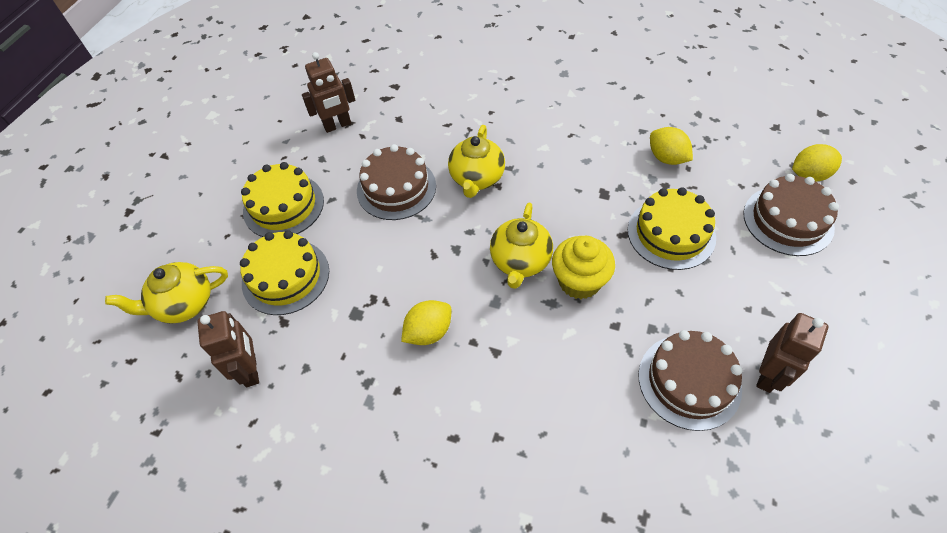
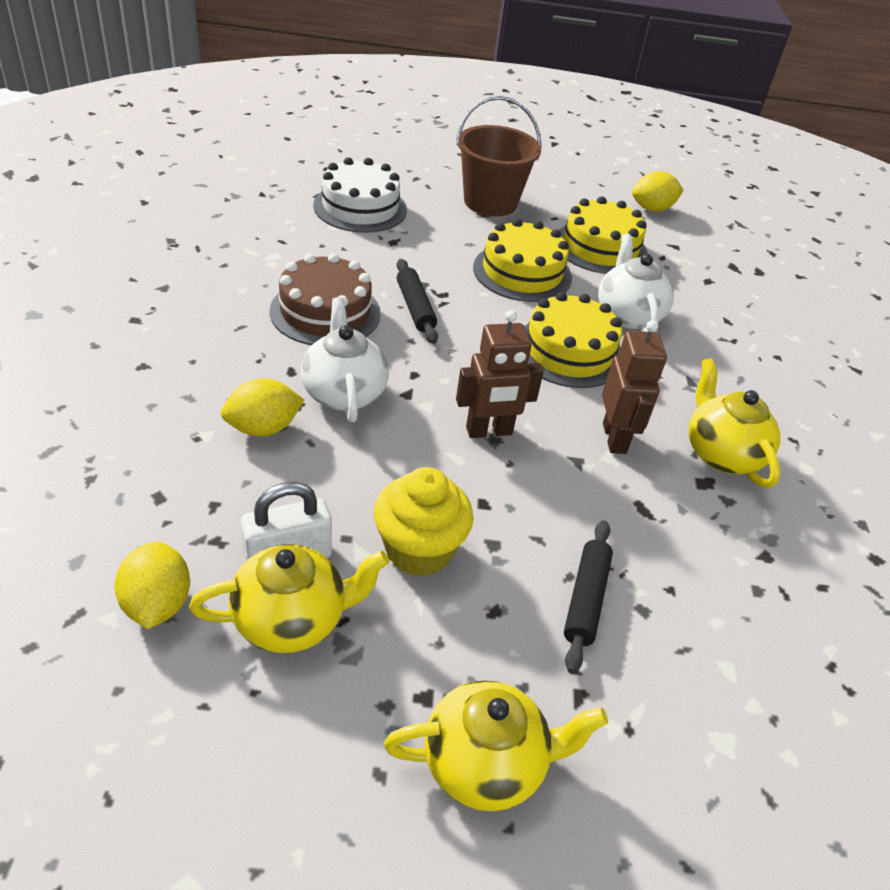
black rolling pin: 0 -> 2
brown bucket: 0 -> 1
brown cake: 3 -> 1
brown robot: 3 -> 2
white cake: 0 -> 1
white padlock: 0 -> 1
white teapot: 0 -> 2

::::

▶ **EXERCISE BRIEF**:
An exact copy of every record above is required, with all pictures omitted.

▶ **OUTPUT FOR THIS TASK**:
black rolling pin: 0 -> 2
brown bucket: 0 -> 1
brown cake: 3 -> 1
brown robot: 3 -> 2
white cake: 0 -> 1
white padlock: 0 -> 1
white teapot: 0 -> 2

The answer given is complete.